Object tracking records
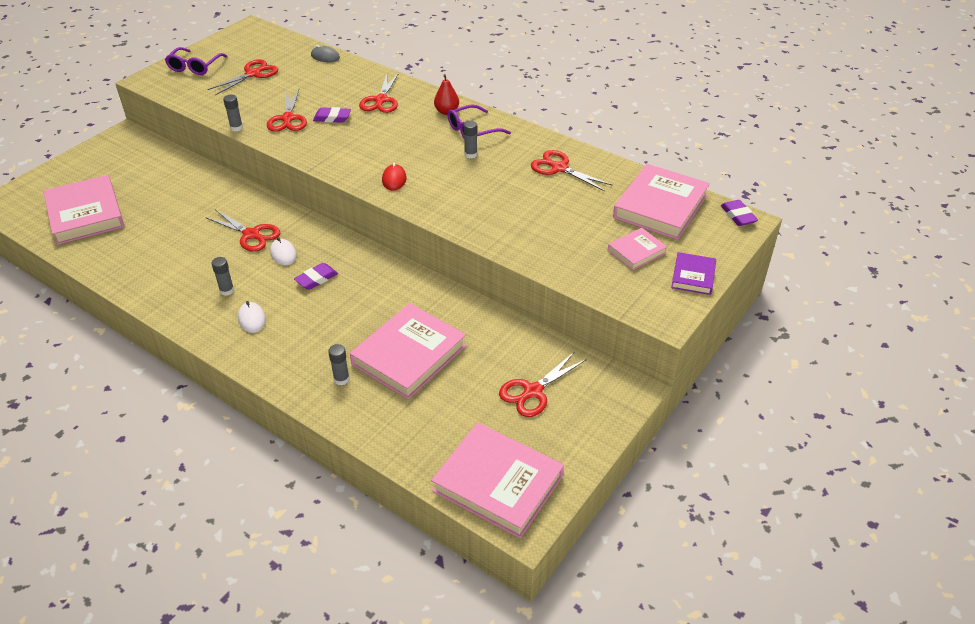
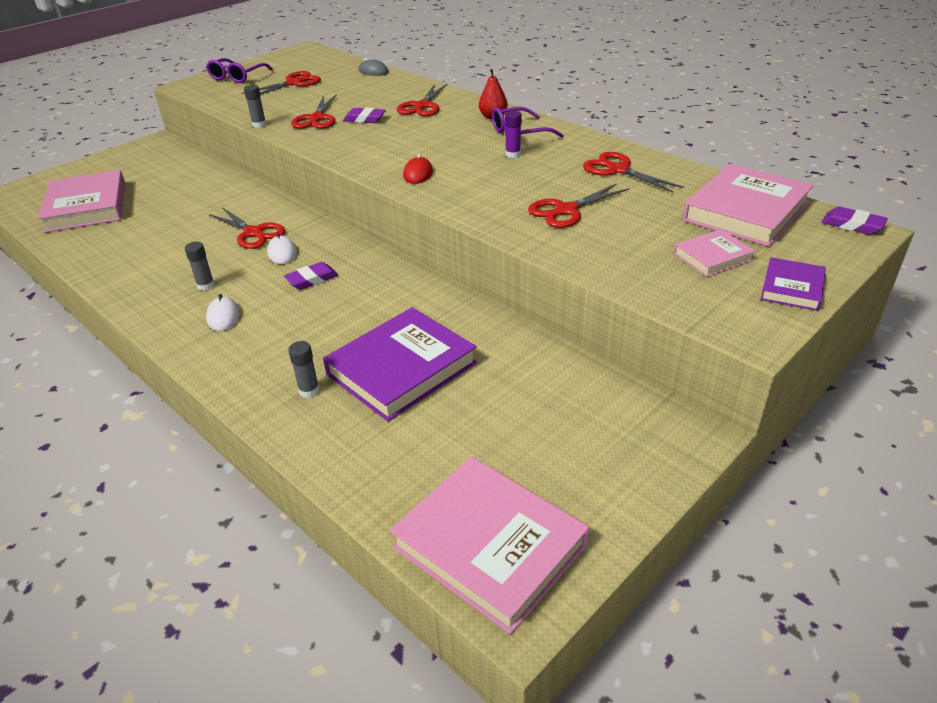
camera: 10 degrees right, 5 degrees down
(409, 355) = (401, 369): pink book -> purple book
(470, 154) = (513, 154): grey glue stick -> purple glue stick
(532, 392) = (557, 425): red scissors -> red scissors (565, 211)
(738, 216) = (852, 225): purple eraser -> purple eraser turned 45 degrees counterclockwise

▶ [What you should do]
Your reply should consist of the data, transcribed exactly, and should hold no pictures.

▶ [Response for this exercise]
camera: 10 degrees right, 5 degrees down
(409, 355) = (401, 369): pink book -> purple book
(470, 154) = (513, 154): grey glue stick -> purple glue stick
(532, 392) = (557, 425): red scissors -> red scissors (565, 211)
(738, 216) = (852, 225): purple eraser -> purple eraser turned 45 degrees counterclockwise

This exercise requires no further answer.